-- Opening Marker --

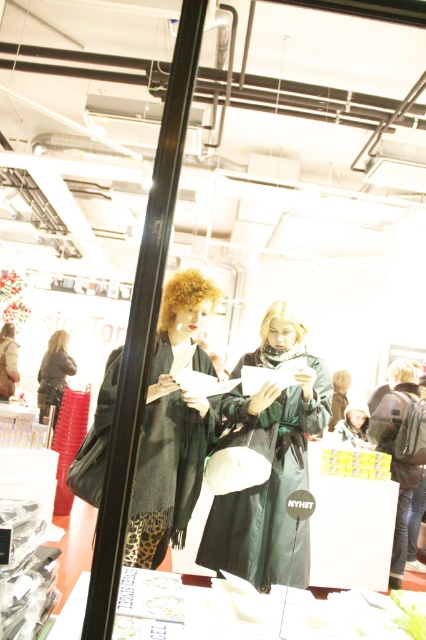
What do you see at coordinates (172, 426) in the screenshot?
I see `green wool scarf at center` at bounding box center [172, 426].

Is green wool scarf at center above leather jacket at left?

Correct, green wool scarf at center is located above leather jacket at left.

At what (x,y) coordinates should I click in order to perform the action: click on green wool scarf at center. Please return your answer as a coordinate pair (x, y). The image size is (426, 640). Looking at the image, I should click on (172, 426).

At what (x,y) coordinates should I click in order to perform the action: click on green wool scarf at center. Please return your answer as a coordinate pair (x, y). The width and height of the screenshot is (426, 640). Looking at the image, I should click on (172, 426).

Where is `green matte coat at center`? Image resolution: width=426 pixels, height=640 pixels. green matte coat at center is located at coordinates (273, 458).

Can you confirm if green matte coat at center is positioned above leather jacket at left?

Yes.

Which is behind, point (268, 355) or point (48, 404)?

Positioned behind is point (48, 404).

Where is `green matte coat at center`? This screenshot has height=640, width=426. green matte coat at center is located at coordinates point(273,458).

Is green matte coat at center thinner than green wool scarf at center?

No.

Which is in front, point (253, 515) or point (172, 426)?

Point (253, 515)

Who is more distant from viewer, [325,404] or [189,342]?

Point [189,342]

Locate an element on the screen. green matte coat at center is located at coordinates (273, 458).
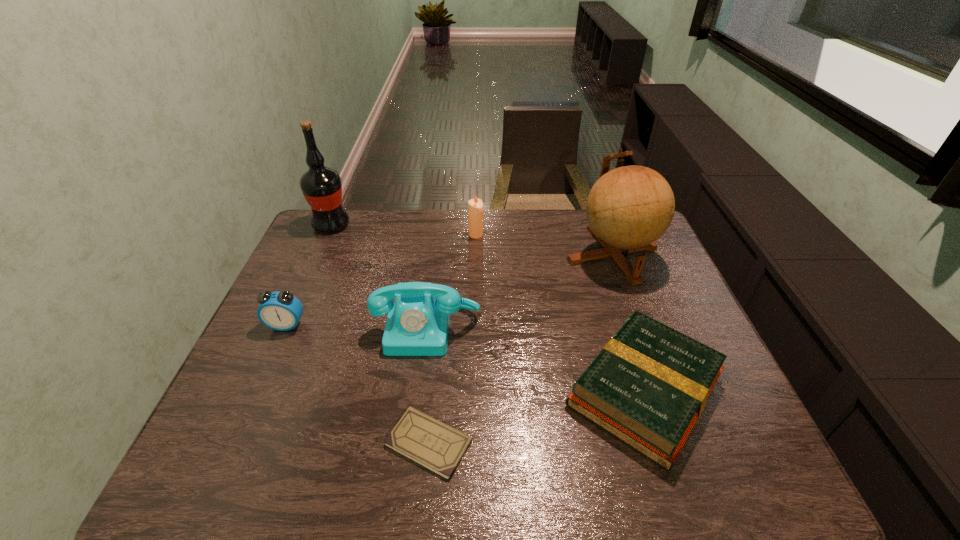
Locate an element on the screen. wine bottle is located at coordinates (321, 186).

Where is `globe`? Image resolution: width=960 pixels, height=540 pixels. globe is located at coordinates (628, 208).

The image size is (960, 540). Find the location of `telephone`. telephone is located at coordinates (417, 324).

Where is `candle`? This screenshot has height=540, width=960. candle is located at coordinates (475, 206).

-- Closing Marker --

About this exercise:
How many lines in the items above contain the word "perform"? Reply with the number only.

Written answer:
2